**MATERIAL SHOWN**
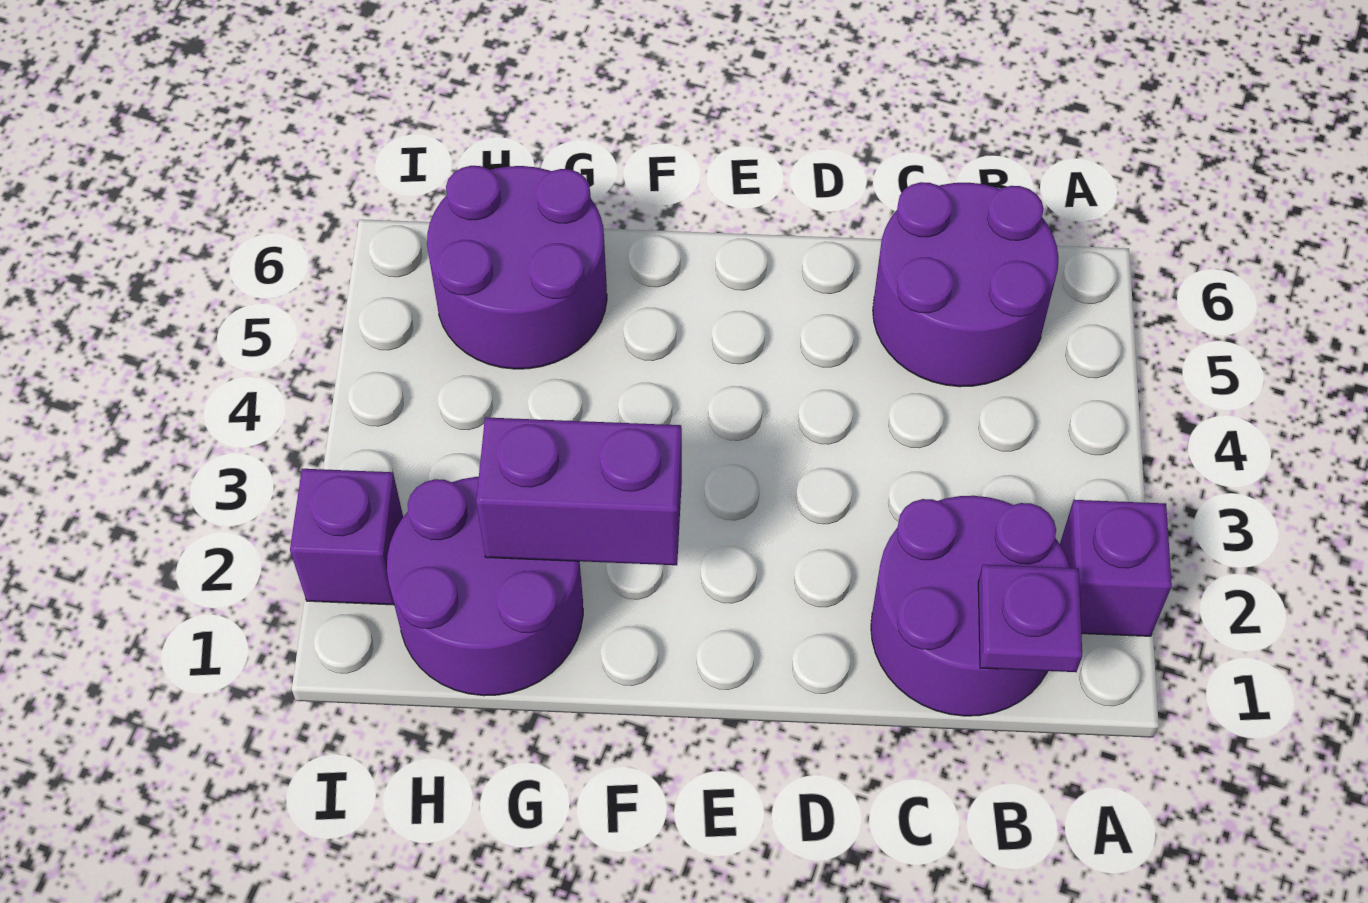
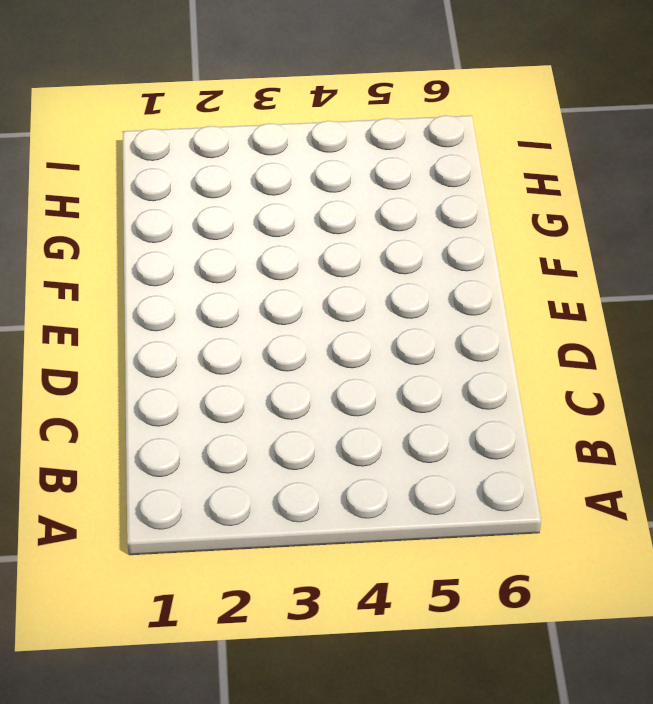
none -> purple brick A2 level 1
none -> purple round brick B1:C2 level 1

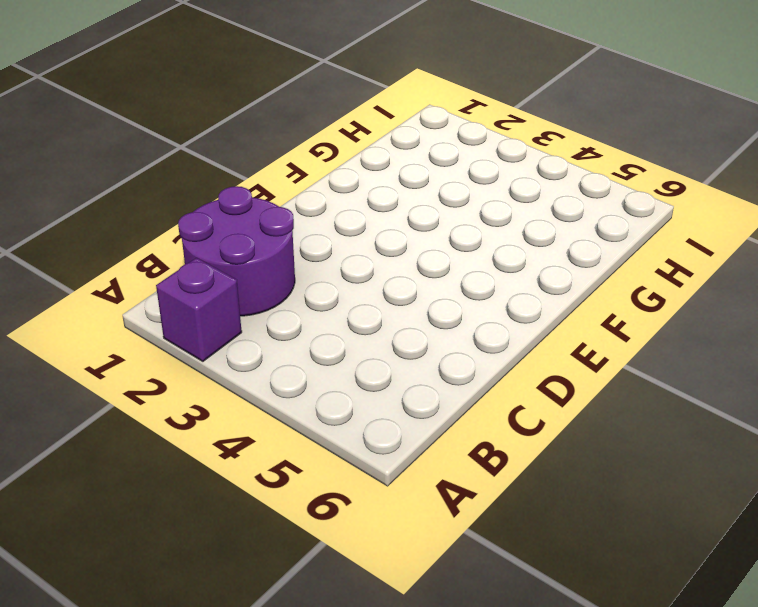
none -> purple round brick B5:C6 level 1
none -> purple round brick G1:H2 level 1

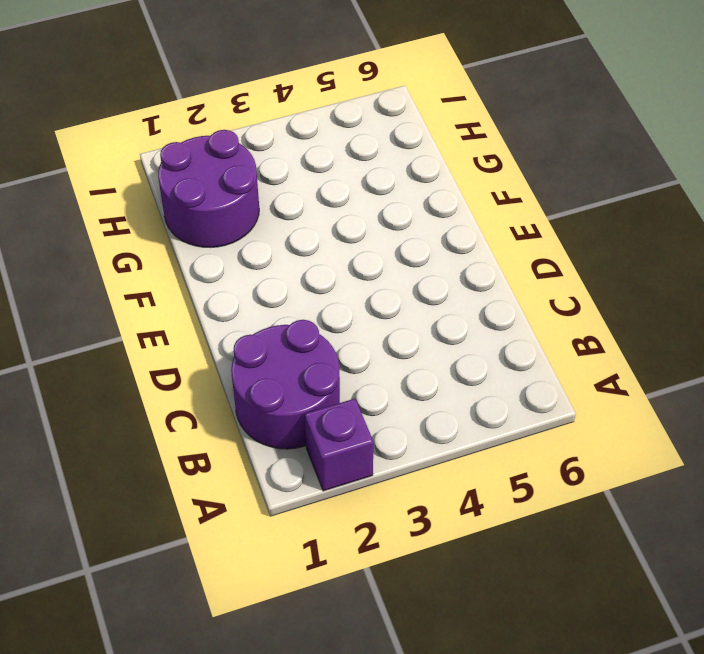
none -> purple round brick B5:C6 level 1
none -> purple round brick G5:H6 level 1

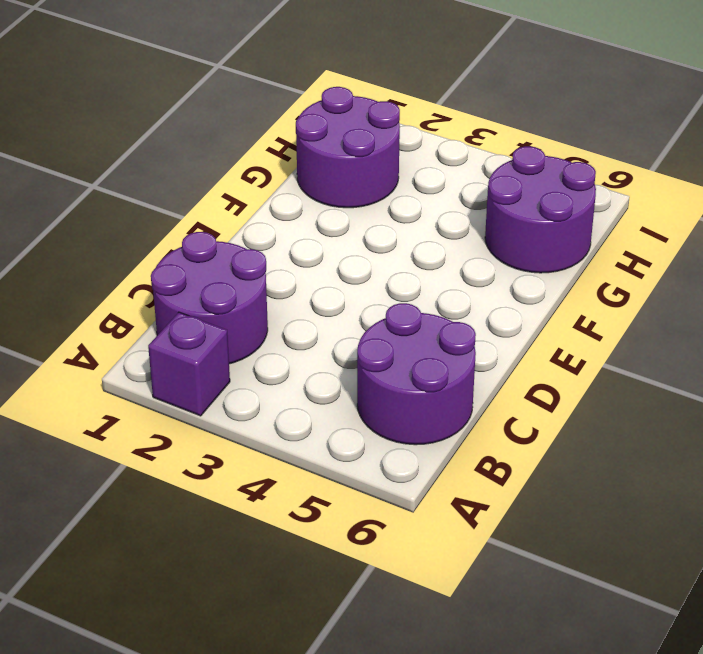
none -> purple brick I2 level 1
none -> purple plate B1 level 2

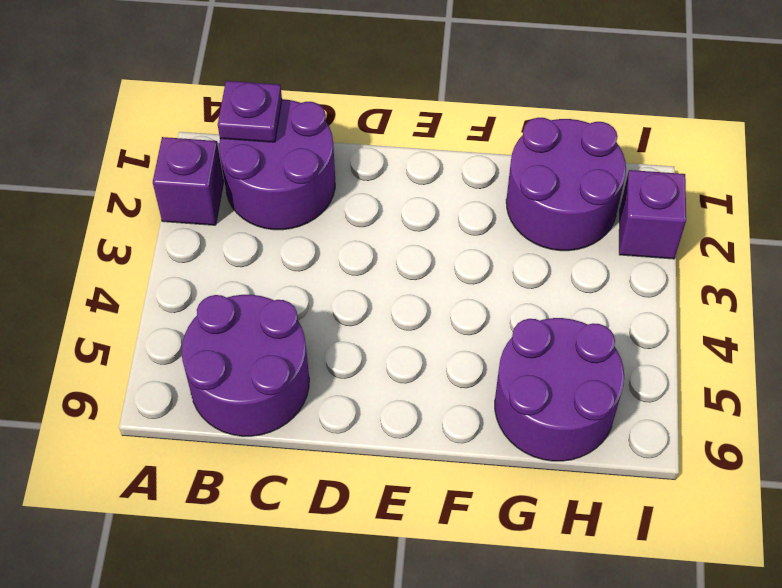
none -> purple brick F2:G2 level 2

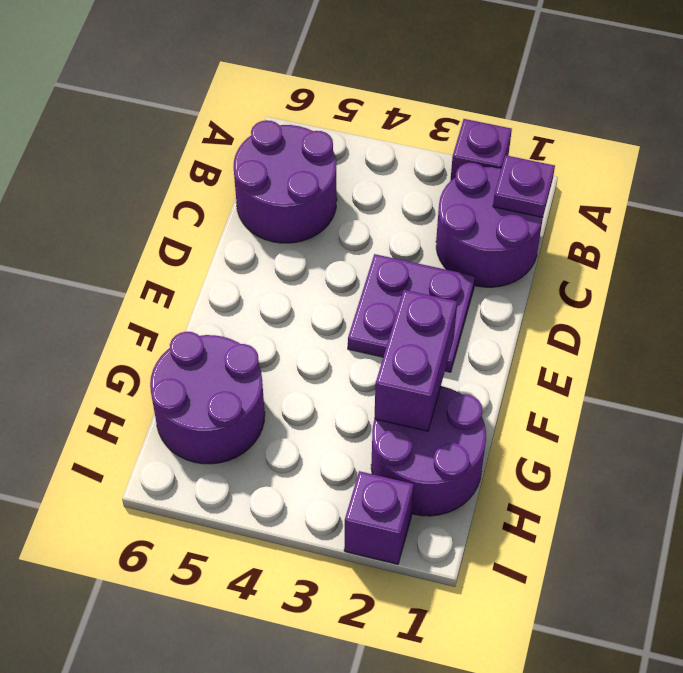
purple plate D2:E3 level 1 -> none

**INSTRUCTIONS TO FOLLOW**
Your reply should consist solely of the lines from the line containing "none -> purple round brick G1:H2 level 1" through the last line of the listing, unchanged and free of pictures.

**WRITTEN SOLUTION**
none -> purple round brick G1:H2 level 1

none -> purple round brick B5:C6 level 1
none -> purple round brick G5:H6 level 1

none -> purple brick I2 level 1
none -> purple plate B1 level 2

none -> purple brick F2:G2 level 2

purple plate D2:E3 level 1 -> none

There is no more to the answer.